— RAW DATA —
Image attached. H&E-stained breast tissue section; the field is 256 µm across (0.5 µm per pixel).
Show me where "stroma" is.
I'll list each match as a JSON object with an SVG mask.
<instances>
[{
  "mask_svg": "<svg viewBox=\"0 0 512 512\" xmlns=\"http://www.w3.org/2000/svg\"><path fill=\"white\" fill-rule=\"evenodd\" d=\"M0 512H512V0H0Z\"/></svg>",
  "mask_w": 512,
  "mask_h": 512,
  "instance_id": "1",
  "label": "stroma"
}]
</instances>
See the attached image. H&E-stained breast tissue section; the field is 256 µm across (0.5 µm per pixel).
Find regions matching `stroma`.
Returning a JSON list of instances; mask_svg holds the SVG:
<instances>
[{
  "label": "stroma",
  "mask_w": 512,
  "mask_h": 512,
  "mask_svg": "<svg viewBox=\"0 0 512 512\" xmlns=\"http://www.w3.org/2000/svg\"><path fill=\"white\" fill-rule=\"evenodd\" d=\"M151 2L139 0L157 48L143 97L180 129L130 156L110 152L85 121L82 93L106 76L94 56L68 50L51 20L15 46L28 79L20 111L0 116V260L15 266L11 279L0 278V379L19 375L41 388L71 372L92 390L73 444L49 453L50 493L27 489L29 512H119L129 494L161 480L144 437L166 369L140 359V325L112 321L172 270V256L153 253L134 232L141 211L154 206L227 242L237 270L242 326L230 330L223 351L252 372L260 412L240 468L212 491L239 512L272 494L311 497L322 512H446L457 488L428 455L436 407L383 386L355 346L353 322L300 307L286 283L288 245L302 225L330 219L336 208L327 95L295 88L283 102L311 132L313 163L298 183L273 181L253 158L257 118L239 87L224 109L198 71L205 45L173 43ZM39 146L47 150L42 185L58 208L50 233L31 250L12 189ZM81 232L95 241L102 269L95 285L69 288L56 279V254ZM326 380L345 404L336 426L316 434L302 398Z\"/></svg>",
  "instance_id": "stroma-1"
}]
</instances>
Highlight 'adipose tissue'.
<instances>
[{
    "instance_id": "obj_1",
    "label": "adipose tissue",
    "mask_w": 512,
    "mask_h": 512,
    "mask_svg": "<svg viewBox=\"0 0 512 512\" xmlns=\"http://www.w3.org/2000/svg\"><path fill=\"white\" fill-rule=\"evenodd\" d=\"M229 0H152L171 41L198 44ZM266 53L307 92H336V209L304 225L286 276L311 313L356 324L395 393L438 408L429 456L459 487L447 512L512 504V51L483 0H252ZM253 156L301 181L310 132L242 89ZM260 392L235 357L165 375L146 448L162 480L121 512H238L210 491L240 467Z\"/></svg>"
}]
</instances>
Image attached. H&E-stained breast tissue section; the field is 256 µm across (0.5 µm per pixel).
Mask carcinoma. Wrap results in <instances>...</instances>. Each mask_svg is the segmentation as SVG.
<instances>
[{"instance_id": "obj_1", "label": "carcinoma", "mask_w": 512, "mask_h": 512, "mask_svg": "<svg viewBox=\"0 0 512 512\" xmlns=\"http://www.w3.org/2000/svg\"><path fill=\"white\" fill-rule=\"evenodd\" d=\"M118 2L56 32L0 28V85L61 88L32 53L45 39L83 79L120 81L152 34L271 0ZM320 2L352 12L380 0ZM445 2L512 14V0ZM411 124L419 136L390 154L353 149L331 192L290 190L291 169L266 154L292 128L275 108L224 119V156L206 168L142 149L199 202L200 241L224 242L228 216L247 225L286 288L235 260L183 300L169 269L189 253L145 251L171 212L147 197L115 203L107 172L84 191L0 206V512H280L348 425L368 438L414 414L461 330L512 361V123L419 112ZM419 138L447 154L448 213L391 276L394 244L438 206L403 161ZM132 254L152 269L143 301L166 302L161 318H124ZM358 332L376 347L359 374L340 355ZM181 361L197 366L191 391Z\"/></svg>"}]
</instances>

— WRITTEN TASK —
Exactly reproduce every line of the data above.

— OUTPUT BELOW —
Image attached. H&E-stained breast tissue section; the field is 256 µm across (0.5 µm per pixel).
Show me where "stroma" is.
I'll list each match as a JSON object with an SVG mask.
<instances>
[{
  "mask_svg": "<svg viewBox=\"0 0 512 512\" xmlns=\"http://www.w3.org/2000/svg\"><path fill=\"white\" fill-rule=\"evenodd\" d=\"M0 512H512V0H0Z\"/></svg>",
  "mask_w": 512,
  "mask_h": 512,
  "instance_id": "1",
  "label": "stroma"
}]
</instances>
See the attached image. H&E-stained breast tissue section; the field is 256 µm across (0.5 µm per pixel).
Find regions matching `stroma`.
Returning a JSON list of instances; mask_svg holds the SVG:
<instances>
[{
  "label": "stroma",
  "mask_w": 512,
  "mask_h": 512,
  "mask_svg": "<svg viewBox=\"0 0 512 512\" xmlns=\"http://www.w3.org/2000/svg\"><path fill=\"white\" fill-rule=\"evenodd\" d=\"M151 2L139 0L157 48L143 97L180 129L130 156L110 152L85 121L82 93L106 76L94 56L68 50L51 20L15 46L28 79L20 111L0 116V260L15 266L11 279L0 278V379L19 375L41 388L71 372L92 390L73 444L49 453L50 493L27 489L29 512H119L129 494L161 480L144 437L166 369L140 359V325L112 321L172 270V256L153 253L134 232L141 211L154 206L227 242L237 270L242 326L230 330L223 351L252 372L260 412L240 468L212 491L239 512L272 494L311 497L322 512H446L457 488L428 455L436 407L383 386L355 346L353 322L300 307L286 283L288 245L302 225L330 219L336 208L327 95L295 88L283 102L311 132L313 163L298 183L273 181L253 158L257 118L239 87L224 109L198 71L205 45L173 43ZM39 146L47 150L42 185L58 208L50 233L31 250L12 189ZM81 232L95 241L102 269L95 285L69 288L56 279V254ZM326 380L345 404L336 426L316 434L302 398Z\"/></svg>",
  "instance_id": "stroma-1"
}]
</instances>
Highlight 'adipose tissue'.
<instances>
[{
    "instance_id": "obj_1",
    "label": "adipose tissue",
    "mask_w": 512,
    "mask_h": 512,
    "mask_svg": "<svg viewBox=\"0 0 512 512\" xmlns=\"http://www.w3.org/2000/svg\"><path fill=\"white\" fill-rule=\"evenodd\" d=\"M229 0H152L171 41L198 44ZM266 53L307 92H336V209L304 225L286 276L311 313L356 324L395 393L438 408L429 456L459 487L447 512L512 504V51L483 0H252ZM253 156L301 181L310 132L242 89ZM260 392L235 357L165 375L146 448L162 480L121 512H238L210 491L240 467Z\"/></svg>"
}]
</instances>
Image attached. H&E-stained breast tissue section; the field is 256 µm across (0.5 µm per pixel).
Mask carcinoma. Wrap results in <instances>...</instances>. Each mask_svg is the segmentation as SVG.
<instances>
[{"instance_id": "obj_1", "label": "carcinoma", "mask_w": 512, "mask_h": 512, "mask_svg": "<svg viewBox=\"0 0 512 512\" xmlns=\"http://www.w3.org/2000/svg\"><path fill=\"white\" fill-rule=\"evenodd\" d=\"M118 2L56 32L0 28V85L61 88L32 53L45 39L83 79L120 81L152 34L271 0ZM320 2L352 12L380 0ZM445 2L512 14V0ZM411 124L419 136L390 154L353 149L331 192L290 190L291 169L266 154L292 128L275 108L224 119V156L206 168L142 149L199 202L200 241L224 242L228 216L247 225L286 288L235 260L183 300L169 269L189 253L145 251L171 212L147 197L115 203L107 172L84 191L0 206V512H280L348 425L368 438L414 414L461 330L512 361V123L419 112ZM419 138L447 154L448 213L391 276L394 244L438 206L403 161ZM132 254L152 269L143 301L166 302L161 318H124ZM358 332L376 347L359 374L340 355ZM181 361L197 366L191 391Z\"/></svg>"}]
</instances>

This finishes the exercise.